> _Items from a data source_:
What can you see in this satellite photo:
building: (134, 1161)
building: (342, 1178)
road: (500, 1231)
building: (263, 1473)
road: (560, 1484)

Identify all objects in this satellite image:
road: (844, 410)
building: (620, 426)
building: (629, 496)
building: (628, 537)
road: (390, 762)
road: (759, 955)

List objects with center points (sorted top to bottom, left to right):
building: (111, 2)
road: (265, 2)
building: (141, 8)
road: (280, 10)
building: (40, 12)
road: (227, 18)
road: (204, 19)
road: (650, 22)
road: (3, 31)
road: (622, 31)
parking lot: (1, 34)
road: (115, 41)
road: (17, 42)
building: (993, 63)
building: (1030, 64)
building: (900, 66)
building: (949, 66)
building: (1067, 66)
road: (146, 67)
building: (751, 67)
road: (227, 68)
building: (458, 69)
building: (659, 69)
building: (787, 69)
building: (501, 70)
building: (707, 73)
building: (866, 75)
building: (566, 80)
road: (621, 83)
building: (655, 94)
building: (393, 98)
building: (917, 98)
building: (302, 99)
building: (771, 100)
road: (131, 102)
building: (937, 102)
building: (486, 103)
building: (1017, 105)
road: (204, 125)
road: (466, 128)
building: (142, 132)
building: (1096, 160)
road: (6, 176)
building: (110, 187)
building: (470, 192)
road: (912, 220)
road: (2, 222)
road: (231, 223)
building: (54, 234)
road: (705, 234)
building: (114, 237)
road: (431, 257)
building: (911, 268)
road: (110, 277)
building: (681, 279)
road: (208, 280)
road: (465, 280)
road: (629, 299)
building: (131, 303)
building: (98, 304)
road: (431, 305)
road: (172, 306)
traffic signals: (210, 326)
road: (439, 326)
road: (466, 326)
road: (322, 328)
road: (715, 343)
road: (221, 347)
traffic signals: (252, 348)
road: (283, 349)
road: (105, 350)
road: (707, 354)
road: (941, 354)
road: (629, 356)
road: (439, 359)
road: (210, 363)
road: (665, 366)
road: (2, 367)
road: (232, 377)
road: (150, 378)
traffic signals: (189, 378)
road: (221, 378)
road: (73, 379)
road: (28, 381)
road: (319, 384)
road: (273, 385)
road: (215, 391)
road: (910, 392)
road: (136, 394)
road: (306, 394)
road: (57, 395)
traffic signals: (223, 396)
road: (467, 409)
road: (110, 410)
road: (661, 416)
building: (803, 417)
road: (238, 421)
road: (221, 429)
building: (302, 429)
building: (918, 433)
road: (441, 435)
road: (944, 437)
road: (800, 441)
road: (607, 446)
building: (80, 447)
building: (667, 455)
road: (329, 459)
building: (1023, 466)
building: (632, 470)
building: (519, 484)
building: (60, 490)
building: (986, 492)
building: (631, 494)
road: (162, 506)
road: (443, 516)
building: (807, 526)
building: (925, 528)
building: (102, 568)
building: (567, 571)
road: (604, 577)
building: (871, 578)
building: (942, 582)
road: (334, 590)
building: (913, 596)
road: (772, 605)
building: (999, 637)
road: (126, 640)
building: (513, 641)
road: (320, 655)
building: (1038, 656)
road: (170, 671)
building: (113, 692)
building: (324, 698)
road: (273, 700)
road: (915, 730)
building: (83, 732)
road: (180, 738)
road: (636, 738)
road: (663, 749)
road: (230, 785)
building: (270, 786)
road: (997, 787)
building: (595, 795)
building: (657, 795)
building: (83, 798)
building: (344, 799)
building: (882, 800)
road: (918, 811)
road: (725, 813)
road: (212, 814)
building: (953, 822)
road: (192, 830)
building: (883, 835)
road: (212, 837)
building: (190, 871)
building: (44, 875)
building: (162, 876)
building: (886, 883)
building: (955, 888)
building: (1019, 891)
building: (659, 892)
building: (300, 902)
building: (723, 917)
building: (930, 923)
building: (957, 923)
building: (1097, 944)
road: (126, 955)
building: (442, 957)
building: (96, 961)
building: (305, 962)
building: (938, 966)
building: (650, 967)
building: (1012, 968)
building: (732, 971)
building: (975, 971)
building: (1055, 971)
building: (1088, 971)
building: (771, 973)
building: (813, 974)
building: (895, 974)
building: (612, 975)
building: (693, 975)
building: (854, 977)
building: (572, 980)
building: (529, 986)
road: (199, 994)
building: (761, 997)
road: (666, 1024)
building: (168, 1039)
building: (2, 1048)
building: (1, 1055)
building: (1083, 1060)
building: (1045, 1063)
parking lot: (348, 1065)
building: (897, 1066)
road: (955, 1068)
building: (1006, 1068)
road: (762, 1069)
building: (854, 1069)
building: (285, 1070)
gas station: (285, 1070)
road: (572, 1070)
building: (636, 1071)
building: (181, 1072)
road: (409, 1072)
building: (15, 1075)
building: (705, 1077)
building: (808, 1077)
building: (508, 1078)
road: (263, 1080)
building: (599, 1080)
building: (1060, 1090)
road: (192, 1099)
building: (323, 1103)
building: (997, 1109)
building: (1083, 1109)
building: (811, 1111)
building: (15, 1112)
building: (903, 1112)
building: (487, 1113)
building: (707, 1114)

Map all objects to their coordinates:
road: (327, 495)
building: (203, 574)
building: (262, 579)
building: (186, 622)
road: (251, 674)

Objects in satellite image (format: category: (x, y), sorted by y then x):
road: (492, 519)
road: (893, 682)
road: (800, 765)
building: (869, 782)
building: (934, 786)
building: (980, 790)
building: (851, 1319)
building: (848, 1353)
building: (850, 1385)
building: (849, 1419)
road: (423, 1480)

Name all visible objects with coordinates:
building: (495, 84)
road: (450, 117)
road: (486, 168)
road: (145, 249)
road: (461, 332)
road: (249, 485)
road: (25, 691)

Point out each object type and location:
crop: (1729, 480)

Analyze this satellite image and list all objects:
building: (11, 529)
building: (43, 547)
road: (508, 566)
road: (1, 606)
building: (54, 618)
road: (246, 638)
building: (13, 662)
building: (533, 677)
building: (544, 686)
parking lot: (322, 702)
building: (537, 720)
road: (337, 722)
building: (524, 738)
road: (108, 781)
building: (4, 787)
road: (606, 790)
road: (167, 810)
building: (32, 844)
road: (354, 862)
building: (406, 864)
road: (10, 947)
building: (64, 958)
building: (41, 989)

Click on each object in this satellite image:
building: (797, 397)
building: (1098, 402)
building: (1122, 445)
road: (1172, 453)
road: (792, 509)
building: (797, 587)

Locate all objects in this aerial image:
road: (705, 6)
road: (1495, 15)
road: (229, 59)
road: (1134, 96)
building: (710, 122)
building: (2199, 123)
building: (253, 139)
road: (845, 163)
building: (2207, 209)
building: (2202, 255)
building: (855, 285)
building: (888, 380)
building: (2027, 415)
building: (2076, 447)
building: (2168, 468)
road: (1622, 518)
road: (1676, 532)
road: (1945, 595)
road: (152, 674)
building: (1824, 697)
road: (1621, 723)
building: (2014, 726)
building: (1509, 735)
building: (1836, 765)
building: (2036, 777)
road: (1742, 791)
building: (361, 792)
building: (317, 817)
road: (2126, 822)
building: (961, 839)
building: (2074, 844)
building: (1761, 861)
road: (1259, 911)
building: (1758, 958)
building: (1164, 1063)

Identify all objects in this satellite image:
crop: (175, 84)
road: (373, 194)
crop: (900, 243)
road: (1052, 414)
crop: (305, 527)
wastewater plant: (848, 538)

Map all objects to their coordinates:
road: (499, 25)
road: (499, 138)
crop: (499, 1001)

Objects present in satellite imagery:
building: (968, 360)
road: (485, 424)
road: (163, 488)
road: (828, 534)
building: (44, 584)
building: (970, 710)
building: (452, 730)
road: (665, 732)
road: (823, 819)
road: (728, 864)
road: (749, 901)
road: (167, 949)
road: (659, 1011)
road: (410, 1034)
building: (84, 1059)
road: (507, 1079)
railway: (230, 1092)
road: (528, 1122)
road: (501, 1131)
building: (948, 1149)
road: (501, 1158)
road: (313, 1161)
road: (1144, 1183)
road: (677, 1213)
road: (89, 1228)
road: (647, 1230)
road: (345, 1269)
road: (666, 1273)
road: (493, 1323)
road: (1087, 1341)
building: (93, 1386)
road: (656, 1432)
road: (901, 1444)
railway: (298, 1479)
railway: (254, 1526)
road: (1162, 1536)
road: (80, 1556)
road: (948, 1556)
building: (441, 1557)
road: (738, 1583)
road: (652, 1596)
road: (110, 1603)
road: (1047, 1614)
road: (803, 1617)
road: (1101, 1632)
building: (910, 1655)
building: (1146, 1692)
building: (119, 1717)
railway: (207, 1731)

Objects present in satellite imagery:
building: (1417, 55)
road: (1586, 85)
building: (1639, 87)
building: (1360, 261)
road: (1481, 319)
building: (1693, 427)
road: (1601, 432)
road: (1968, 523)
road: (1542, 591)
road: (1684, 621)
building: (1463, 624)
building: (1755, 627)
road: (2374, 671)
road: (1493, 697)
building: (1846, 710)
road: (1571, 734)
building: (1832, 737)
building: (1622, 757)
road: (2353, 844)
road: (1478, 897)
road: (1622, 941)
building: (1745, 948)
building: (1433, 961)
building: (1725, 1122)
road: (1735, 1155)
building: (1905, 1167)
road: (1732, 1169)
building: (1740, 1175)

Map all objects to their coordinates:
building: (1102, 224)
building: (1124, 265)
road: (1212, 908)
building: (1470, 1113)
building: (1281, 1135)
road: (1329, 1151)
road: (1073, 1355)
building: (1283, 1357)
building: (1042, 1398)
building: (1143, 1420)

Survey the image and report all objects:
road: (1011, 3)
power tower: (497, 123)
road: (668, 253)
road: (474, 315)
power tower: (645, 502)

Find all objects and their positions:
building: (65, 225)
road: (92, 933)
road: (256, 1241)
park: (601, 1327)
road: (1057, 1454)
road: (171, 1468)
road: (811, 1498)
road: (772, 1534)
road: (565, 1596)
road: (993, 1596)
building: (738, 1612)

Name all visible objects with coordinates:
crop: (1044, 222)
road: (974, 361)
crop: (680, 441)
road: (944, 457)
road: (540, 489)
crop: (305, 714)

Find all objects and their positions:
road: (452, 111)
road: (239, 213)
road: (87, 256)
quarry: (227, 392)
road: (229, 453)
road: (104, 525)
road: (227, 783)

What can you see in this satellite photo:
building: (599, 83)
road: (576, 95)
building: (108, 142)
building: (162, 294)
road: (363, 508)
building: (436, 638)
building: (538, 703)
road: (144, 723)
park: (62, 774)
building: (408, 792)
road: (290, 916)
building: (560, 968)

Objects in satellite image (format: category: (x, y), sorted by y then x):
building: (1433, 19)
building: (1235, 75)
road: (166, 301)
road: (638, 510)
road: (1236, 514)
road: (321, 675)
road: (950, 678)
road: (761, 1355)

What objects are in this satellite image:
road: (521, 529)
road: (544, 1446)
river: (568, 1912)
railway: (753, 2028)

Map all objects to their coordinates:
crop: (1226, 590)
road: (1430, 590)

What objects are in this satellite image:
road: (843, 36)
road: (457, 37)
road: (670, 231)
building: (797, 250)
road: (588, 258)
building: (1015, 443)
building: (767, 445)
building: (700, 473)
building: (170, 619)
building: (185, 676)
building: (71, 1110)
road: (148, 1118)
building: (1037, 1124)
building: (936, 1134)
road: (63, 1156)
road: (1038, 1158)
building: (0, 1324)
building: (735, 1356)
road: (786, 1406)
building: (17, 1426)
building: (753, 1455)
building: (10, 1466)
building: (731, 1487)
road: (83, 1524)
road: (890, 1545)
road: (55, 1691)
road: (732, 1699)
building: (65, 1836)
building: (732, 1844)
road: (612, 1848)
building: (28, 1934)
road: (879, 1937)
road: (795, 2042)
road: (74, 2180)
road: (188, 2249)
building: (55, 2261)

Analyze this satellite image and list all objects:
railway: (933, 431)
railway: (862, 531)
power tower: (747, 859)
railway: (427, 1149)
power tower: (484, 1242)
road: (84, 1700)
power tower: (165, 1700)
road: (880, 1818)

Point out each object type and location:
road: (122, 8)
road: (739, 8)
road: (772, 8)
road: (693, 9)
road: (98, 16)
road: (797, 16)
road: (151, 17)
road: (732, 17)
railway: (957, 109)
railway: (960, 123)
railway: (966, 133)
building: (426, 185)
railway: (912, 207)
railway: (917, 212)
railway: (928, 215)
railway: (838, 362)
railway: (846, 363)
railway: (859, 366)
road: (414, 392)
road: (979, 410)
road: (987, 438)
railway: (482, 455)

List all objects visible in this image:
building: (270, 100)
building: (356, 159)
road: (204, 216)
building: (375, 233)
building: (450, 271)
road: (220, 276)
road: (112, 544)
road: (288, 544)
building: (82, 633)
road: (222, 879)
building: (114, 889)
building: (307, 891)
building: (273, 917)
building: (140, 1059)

> _Task to carry out_: Write out only those lines of the entries that lie between the line containing "List all objects visible" and the last line, inclusive, reproducing them exactly.

> _Result of this task_:
List all objects visible in this image:
building: (270, 100)
building: (356, 159)
road: (204, 216)
building: (375, 233)
building: (450, 271)
road: (220, 276)
road: (112, 544)
road: (288, 544)
building: (82, 633)
road: (222, 879)
building: (114, 889)
building: (307, 891)
building: (273, 917)
building: (140, 1059)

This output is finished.